Extracted records:
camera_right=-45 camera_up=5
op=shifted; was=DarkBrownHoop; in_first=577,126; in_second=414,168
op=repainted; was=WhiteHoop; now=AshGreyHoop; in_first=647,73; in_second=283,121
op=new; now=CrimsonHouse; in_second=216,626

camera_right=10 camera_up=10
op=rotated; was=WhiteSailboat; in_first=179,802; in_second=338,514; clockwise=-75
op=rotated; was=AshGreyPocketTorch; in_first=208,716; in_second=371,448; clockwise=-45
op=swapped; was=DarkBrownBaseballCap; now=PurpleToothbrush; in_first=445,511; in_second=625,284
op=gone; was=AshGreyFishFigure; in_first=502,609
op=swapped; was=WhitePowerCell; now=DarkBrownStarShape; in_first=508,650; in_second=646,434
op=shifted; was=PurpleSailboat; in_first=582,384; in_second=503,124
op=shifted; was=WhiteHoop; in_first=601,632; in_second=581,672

* * *

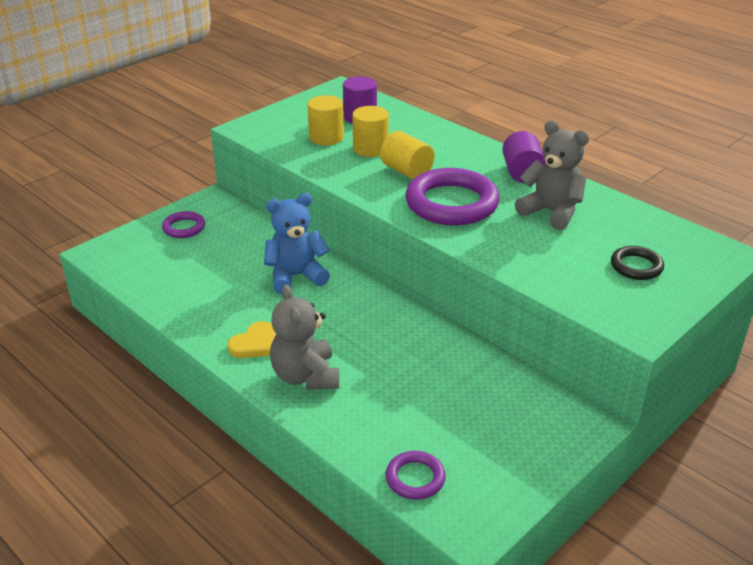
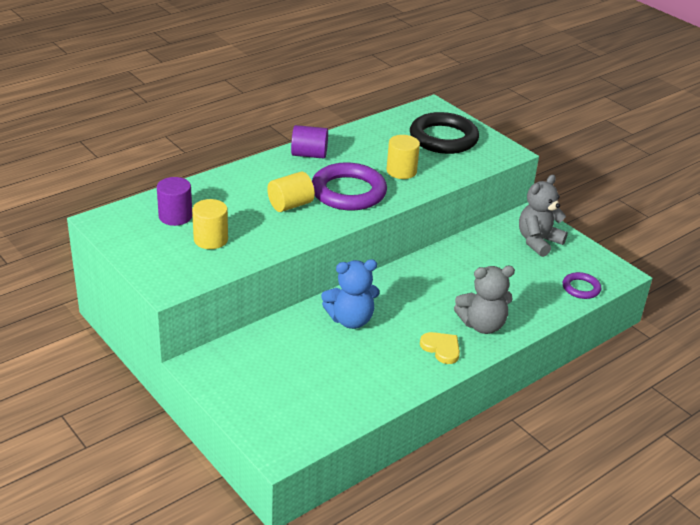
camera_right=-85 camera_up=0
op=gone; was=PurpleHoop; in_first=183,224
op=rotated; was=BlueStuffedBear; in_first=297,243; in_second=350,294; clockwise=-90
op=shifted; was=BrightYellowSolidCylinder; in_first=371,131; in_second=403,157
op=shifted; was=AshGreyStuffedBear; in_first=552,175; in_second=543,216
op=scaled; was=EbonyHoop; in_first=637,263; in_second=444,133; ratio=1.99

* **Problem to solve**
Copy out the lines above exactly, beginning at the one that contains "op=shifted; was=DarkBrownHoop; in_first=577,126;" and ending at the one that contains "op=repainted; was=WhiteHoop; now=AshGreyHoop;".

* **Answer for this exercise**
op=shifted; was=DarkBrownHoop; in_first=577,126; in_second=414,168
op=repainted; was=WhiteHoop; now=AshGreyHoop; in_first=647,73; in_second=283,121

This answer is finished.